**TASK**. Check each line below for the word "lamp". How many have it? Answer with the number only.

**EXTRACTED DATA**.
+++
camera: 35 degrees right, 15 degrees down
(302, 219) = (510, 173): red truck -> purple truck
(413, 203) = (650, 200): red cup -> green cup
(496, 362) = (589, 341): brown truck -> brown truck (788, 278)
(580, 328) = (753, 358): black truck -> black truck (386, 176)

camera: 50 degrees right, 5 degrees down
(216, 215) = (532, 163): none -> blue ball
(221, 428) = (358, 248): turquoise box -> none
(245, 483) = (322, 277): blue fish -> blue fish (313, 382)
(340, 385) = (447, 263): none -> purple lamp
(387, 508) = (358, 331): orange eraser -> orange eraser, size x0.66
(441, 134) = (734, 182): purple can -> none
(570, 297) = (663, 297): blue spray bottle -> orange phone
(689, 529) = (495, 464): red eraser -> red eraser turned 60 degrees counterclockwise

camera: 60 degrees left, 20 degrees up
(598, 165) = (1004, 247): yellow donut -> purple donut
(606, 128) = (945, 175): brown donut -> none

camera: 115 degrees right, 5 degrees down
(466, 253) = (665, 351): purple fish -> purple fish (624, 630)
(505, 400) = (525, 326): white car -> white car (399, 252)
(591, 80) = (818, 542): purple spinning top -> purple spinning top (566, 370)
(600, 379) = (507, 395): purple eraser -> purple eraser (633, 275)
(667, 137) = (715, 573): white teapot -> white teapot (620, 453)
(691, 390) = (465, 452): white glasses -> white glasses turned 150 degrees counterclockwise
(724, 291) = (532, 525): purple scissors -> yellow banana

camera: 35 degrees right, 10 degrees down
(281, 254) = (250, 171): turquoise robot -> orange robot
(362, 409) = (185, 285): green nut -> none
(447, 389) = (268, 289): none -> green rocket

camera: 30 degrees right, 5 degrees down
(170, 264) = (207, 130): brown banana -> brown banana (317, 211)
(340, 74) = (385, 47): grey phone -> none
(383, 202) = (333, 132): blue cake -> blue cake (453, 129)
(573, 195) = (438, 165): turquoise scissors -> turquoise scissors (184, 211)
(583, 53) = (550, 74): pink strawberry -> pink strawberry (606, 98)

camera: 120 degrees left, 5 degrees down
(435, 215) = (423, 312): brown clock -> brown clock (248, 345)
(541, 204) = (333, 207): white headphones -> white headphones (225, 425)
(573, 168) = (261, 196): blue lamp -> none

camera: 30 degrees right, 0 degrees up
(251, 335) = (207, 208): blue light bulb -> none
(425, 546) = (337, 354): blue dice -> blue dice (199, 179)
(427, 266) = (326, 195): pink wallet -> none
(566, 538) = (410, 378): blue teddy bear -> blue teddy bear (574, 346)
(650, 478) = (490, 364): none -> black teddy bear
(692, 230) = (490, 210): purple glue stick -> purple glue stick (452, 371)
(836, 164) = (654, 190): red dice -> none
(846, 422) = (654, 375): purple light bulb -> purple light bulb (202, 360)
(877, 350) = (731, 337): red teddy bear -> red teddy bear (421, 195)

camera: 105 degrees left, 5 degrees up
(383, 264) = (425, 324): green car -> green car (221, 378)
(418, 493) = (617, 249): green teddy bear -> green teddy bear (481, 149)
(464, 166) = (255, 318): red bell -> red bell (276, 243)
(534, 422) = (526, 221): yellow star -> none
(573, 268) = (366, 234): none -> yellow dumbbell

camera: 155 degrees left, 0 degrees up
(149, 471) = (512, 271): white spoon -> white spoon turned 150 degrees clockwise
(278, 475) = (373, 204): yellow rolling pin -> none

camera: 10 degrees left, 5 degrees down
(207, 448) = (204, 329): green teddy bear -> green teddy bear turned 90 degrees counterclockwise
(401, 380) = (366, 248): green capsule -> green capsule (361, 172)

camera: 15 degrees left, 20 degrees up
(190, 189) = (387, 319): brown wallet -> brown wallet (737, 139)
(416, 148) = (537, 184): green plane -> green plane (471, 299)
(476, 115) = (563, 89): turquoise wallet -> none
+++
**YOUR SOLUTION**. 2